- _WHAT THIS TASK INVOLVES_: Each line below with the word "fish" needs to be copied.

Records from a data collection

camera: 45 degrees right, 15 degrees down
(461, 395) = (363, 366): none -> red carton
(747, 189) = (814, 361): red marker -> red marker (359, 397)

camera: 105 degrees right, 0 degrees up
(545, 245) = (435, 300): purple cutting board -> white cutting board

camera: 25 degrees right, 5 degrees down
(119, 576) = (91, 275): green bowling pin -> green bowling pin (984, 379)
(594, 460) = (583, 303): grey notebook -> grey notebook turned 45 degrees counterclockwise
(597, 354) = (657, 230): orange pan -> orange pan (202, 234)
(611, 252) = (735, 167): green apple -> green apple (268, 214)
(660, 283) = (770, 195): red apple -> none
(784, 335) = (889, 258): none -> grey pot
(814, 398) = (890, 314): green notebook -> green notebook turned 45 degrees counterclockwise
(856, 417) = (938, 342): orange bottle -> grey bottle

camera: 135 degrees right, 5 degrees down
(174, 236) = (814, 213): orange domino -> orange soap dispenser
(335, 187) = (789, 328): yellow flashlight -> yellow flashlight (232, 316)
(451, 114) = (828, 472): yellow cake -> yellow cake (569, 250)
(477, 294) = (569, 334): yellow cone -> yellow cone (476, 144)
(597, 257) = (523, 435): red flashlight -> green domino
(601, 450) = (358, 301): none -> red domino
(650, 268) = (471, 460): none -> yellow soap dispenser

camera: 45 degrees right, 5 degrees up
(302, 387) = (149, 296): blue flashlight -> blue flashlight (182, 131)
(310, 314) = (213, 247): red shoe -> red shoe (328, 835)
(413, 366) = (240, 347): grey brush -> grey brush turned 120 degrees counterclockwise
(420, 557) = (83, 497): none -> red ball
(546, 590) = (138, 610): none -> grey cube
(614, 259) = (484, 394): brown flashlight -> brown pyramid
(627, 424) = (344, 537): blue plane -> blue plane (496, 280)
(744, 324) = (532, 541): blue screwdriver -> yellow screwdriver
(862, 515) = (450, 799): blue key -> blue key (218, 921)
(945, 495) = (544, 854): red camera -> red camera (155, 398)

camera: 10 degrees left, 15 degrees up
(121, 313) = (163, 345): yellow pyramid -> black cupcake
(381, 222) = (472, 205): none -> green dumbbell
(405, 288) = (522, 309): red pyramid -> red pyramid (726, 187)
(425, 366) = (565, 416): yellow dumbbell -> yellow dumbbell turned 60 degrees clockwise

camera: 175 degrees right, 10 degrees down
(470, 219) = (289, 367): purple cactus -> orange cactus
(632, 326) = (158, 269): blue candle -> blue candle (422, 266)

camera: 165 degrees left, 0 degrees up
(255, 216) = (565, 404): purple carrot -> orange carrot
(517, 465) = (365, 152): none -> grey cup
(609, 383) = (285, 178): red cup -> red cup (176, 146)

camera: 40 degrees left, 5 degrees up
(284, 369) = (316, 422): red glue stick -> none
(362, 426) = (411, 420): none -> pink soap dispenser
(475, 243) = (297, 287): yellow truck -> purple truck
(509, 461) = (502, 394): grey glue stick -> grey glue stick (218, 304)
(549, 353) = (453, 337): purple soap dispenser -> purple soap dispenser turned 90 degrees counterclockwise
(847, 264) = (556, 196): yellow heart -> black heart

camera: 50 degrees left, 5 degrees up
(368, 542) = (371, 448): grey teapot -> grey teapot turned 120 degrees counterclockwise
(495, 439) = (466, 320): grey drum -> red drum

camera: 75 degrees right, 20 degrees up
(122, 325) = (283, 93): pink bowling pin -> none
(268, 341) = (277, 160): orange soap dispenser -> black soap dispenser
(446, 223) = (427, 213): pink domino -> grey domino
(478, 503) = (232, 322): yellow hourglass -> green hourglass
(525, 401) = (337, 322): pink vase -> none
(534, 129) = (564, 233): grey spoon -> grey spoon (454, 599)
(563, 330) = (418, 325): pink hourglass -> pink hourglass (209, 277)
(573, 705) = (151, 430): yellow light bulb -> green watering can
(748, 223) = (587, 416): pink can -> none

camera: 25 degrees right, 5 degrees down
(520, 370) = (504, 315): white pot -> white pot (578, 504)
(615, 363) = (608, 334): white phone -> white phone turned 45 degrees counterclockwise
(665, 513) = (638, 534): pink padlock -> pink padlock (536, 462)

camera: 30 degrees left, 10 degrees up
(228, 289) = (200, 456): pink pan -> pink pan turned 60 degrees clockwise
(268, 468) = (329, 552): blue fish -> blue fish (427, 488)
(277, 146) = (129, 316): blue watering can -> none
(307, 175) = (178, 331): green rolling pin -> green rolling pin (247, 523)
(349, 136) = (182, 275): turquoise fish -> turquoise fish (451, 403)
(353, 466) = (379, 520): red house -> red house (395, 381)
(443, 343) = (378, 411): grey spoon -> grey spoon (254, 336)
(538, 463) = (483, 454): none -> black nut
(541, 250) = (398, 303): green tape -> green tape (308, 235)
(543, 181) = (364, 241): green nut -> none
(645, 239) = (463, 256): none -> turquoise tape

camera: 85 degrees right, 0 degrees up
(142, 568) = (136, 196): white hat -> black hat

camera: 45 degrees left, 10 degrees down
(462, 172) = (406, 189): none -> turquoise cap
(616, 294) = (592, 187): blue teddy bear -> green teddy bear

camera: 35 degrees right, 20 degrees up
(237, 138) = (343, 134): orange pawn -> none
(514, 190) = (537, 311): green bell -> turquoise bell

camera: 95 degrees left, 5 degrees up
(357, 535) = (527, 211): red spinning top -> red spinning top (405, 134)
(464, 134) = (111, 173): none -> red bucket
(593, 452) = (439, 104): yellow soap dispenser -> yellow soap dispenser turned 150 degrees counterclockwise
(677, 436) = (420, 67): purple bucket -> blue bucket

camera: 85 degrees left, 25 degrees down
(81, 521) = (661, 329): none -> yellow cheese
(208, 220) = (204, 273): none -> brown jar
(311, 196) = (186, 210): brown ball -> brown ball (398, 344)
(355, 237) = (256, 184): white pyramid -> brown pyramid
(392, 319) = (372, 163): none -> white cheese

- _ANSWER BELOW_:
(268, 468) = (329, 552): blue fish -> blue fish (427, 488)
(349, 136) = (182, 275): turquoise fish -> turquoise fish (451, 403)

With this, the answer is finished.